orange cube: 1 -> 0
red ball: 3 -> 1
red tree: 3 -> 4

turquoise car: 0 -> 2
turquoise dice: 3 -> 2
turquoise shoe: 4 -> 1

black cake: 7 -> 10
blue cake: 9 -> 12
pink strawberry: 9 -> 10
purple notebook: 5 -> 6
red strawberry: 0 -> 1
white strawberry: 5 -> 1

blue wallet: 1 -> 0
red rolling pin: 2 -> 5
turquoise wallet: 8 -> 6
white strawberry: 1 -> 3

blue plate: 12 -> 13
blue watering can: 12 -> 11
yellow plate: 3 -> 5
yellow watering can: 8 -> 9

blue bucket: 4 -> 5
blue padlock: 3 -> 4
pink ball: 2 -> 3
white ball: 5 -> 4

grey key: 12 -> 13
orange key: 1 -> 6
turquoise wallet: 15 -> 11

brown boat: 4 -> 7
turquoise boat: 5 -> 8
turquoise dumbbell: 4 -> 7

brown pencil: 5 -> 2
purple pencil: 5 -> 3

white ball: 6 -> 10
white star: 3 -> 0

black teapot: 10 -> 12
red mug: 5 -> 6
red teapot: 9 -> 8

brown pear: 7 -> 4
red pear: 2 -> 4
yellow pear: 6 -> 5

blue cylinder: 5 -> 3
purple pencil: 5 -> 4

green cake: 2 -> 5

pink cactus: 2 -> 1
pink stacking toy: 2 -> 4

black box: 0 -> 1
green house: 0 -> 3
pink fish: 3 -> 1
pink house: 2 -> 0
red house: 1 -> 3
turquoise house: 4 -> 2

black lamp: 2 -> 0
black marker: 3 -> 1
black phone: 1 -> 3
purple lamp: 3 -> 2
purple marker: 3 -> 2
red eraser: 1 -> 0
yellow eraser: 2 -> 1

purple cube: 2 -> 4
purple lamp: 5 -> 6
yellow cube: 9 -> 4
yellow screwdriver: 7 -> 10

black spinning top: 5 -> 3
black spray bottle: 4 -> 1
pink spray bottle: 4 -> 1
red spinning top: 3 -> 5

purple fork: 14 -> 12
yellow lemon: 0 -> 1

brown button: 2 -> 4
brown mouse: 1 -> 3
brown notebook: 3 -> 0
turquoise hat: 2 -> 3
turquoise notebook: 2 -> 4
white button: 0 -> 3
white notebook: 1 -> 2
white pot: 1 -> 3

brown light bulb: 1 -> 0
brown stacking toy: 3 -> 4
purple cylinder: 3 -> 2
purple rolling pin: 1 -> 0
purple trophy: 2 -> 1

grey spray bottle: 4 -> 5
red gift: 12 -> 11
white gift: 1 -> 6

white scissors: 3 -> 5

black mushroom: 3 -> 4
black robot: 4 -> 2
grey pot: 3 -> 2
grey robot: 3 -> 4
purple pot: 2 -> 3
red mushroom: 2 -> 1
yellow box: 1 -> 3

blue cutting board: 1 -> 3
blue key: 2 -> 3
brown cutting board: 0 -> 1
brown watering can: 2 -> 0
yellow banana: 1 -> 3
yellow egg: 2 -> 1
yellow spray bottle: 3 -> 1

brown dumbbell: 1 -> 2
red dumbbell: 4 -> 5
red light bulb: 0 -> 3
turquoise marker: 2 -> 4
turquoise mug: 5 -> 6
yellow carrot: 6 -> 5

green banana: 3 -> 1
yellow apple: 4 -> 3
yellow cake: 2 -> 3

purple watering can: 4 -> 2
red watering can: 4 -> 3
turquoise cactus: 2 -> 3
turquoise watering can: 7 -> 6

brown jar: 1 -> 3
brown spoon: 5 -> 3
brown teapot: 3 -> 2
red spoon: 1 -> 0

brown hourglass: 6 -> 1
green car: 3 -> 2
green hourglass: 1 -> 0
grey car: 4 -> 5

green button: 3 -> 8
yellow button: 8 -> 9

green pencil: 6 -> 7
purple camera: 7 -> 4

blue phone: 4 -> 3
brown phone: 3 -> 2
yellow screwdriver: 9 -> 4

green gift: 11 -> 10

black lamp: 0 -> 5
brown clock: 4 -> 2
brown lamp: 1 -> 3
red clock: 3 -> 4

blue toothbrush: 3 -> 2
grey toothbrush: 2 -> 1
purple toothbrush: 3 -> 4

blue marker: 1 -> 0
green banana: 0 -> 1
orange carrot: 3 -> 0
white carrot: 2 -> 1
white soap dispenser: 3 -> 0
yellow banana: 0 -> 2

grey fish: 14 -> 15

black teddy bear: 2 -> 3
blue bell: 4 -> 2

*****

- [AIM OF THE TASK] The response should be an exact copy of all the records above.

- [WRITTEN SOLUTION]
orange cube: 1 -> 0
red ball: 3 -> 1
red tree: 3 -> 4

turquoise car: 0 -> 2
turquoise dice: 3 -> 2
turquoise shoe: 4 -> 1

black cake: 7 -> 10
blue cake: 9 -> 12
pink strawberry: 9 -> 10
purple notebook: 5 -> 6
red strawberry: 0 -> 1
white strawberry: 5 -> 1

blue wallet: 1 -> 0
red rolling pin: 2 -> 5
turquoise wallet: 8 -> 6
white strawberry: 1 -> 3

blue plate: 12 -> 13
blue watering can: 12 -> 11
yellow plate: 3 -> 5
yellow watering can: 8 -> 9

blue bucket: 4 -> 5
blue padlock: 3 -> 4
pink ball: 2 -> 3
white ball: 5 -> 4

grey key: 12 -> 13
orange key: 1 -> 6
turquoise wallet: 15 -> 11

brown boat: 4 -> 7
turquoise boat: 5 -> 8
turquoise dumbbell: 4 -> 7

brown pencil: 5 -> 2
purple pencil: 5 -> 3

white ball: 6 -> 10
white star: 3 -> 0

black teapot: 10 -> 12
red mug: 5 -> 6
red teapot: 9 -> 8

brown pear: 7 -> 4
red pear: 2 -> 4
yellow pear: 6 -> 5

blue cylinder: 5 -> 3
purple pencil: 5 -> 4

green cake: 2 -> 5

pink cactus: 2 -> 1
pink stacking toy: 2 -> 4

black box: 0 -> 1
green house: 0 -> 3
pink fish: 3 -> 1
pink house: 2 -> 0
red house: 1 -> 3
turquoise house: 4 -> 2

black lamp: 2 -> 0
black marker: 3 -> 1
black phone: 1 -> 3
purple lamp: 3 -> 2
purple marker: 3 -> 2
red eraser: 1 -> 0
yellow eraser: 2 -> 1

purple cube: 2 -> 4
purple lamp: 5 -> 6
yellow cube: 9 -> 4
yellow screwdriver: 7 -> 10

black spinning top: 5 -> 3
black spray bottle: 4 -> 1
pink spray bottle: 4 -> 1
red spinning top: 3 -> 5

purple fork: 14 -> 12
yellow lemon: 0 -> 1

brown button: 2 -> 4
brown mouse: 1 -> 3
brown notebook: 3 -> 0
turquoise hat: 2 -> 3
turquoise notebook: 2 -> 4
white button: 0 -> 3
white notebook: 1 -> 2
white pot: 1 -> 3

brown light bulb: 1 -> 0
brown stacking toy: 3 -> 4
purple cylinder: 3 -> 2
purple rolling pin: 1 -> 0
purple trophy: 2 -> 1

grey spray bottle: 4 -> 5
red gift: 12 -> 11
white gift: 1 -> 6

white scissors: 3 -> 5

black mushroom: 3 -> 4
black robot: 4 -> 2
grey pot: 3 -> 2
grey robot: 3 -> 4
purple pot: 2 -> 3
red mushroom: 2 -> 1
yellow box: 1 -> 3

blue cutting board: 1 -> 3
blue key: 2 -> 3
brown cutting board: 0 -> 1
brown watering can: 2 -> 0
yellow banana: 1 -> 3
yellow egg: 2 -> 1
yellow spray bottle: 3 -> 1

brown dumbbell: 1 -> 2
red dumbbell: 4 -> 5
red light bulb: 0 -> 3
turquoise marker: 2 -> 4
turquoise mug: 5 -> 6
yellow carrot: 6 -> 5

green banana: 3 -> 1
yellow apple: 4 -> 3
yellow cake: 2 -> 3

purple watering can: 4 -> 2
red watering can: 4 -> 3
turquoise cactus: 2 -> 3
turquoise watering can: 7 -> 6

brown jar: 1 -> 3
brown spoon: 5 -> 3
brown teapot: 3 -> 2
red spoon: 1 -> 0

brown hourglass: 6 -> 1
green car: 3 -> 2
green hourglass: 1 -> 0
grey car: 4 -> 5

green button: 3 -> 8
yellow button: 8 -> 9

green pencil: 6 -> 7
purple camera: 7 -> 4

blue phone: 4 -> 3
brown phone: 3 -> 2
yellow screwdriver: 9 -> 4

green gift: 11 -> 10

black lamp: 0 -> 5
brown clock: 4 -> 2
brown lamp: 1 -> 3
red clock: 3 -> 4

blue toothbrush: 3 -> 2
grey toothbrush: 2 -> 1
purple toothbrush: 3 -> 4

blue marker: 1 -> 0
green banana: 0 -> 1
orange carrot: 3 -> 0
white carrot: 2 -> 1
white soap dispenser: 3 -> 0
yellow banana: 0 -> 2

grey fish: 14 -> 15

black teddy bear: 2 -> 3
blue bell: 4 -> 2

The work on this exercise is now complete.